-- Opening Marker --
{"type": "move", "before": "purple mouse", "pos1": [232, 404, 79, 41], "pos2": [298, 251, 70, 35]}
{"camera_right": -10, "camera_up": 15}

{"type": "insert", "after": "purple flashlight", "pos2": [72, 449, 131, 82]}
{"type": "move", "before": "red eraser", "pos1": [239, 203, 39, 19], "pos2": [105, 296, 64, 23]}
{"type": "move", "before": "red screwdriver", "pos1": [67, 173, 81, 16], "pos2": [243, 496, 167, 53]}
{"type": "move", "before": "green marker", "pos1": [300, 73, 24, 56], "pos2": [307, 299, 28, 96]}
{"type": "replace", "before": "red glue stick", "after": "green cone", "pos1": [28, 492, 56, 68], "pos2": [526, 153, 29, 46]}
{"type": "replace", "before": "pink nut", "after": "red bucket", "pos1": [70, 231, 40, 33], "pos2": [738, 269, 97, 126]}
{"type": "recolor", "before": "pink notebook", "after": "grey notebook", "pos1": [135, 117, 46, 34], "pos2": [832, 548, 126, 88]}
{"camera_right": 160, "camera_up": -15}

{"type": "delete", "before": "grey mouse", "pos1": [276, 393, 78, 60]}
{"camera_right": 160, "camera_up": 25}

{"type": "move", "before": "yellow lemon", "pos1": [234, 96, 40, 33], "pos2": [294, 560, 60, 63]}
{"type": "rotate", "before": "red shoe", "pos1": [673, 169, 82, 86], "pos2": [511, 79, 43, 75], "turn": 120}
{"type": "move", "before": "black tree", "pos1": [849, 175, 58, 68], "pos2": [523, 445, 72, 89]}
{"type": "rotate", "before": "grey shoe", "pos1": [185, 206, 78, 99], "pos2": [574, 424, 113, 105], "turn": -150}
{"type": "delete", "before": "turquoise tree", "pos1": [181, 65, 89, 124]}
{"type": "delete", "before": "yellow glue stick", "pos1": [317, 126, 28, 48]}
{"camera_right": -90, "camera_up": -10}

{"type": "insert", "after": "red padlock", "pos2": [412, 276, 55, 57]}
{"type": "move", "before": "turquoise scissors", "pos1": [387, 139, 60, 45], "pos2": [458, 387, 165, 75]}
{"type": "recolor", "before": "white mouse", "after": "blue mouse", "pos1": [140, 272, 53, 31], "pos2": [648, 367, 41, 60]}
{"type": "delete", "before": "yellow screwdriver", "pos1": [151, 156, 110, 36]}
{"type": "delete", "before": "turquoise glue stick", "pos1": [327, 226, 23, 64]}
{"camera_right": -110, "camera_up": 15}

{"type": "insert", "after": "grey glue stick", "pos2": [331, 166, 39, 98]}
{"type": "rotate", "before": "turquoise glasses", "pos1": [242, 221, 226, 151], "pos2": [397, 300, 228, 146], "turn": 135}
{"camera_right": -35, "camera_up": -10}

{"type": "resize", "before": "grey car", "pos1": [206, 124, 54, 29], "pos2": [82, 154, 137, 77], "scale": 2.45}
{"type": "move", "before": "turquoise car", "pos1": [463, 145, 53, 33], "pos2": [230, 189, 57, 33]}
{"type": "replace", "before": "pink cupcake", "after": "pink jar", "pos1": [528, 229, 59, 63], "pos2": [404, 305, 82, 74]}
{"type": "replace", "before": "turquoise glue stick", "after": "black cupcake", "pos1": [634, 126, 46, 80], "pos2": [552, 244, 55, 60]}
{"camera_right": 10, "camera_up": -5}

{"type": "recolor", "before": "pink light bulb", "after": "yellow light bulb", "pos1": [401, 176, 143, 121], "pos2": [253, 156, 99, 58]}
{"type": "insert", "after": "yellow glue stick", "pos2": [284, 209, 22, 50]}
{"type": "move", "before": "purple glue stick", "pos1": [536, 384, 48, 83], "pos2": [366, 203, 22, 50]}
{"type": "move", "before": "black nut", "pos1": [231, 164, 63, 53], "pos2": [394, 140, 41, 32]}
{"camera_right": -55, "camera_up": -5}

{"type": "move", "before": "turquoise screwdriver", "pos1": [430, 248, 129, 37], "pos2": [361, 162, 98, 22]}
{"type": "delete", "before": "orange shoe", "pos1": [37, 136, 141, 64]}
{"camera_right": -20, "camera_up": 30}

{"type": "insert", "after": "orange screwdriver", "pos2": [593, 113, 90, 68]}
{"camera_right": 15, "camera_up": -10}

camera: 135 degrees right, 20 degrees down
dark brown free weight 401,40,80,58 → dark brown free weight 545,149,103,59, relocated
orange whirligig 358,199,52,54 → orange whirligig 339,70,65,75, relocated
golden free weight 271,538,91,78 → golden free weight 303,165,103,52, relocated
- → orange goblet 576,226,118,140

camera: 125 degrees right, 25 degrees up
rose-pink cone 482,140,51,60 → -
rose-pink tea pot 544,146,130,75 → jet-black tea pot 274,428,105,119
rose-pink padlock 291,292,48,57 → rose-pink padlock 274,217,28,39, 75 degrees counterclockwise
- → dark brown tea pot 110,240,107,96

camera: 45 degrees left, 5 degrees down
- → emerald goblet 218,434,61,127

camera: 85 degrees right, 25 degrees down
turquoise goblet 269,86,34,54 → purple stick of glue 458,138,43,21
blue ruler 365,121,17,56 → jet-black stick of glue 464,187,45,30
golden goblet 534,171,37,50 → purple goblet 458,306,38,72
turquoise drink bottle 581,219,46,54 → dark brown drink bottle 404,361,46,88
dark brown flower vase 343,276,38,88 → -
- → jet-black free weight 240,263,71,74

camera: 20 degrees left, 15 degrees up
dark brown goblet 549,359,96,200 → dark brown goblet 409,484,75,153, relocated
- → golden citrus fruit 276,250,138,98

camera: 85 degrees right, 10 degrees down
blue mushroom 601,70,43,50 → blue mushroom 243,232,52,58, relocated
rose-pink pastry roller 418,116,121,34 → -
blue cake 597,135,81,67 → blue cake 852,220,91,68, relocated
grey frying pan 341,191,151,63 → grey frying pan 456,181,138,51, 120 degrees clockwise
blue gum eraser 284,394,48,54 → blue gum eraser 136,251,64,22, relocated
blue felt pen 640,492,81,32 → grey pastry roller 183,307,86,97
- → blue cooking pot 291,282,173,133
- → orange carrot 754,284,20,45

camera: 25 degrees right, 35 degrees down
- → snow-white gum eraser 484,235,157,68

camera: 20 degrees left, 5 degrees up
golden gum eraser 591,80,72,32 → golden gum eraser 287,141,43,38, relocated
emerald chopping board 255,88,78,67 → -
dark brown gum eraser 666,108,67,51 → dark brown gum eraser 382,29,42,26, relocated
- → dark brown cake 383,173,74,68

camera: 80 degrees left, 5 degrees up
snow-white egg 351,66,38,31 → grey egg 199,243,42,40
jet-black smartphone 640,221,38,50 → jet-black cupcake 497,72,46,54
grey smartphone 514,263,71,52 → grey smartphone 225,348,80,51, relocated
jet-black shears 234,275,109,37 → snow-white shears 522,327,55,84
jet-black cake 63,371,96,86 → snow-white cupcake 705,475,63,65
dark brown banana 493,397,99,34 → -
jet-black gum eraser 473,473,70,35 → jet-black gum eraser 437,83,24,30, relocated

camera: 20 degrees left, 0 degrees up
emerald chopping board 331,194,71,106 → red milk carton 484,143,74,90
-- Closing Marker --
▶ _PROBLEM DESCRIPTION_
Search the lines above for the string "turn" and copy each line that has it.

▶ _SOLUTION_
{"type": "rotate", "before": "red shoe", "pos1": [673, 169, 82, 86], "pos2": [511, 79, 43, 75], "turn": 120}
{"type": "rotate", "before": "grey shoe", "pos1": [185, 206, 78, 99], "pos2": [574, 424, 113, 105], "turn": -150}
{"type": "rotate", "before": "turquoise glasses", "pos1": [242, 221, 226, 151], "pos2": [397, 300, 228, 146], "turn": 135}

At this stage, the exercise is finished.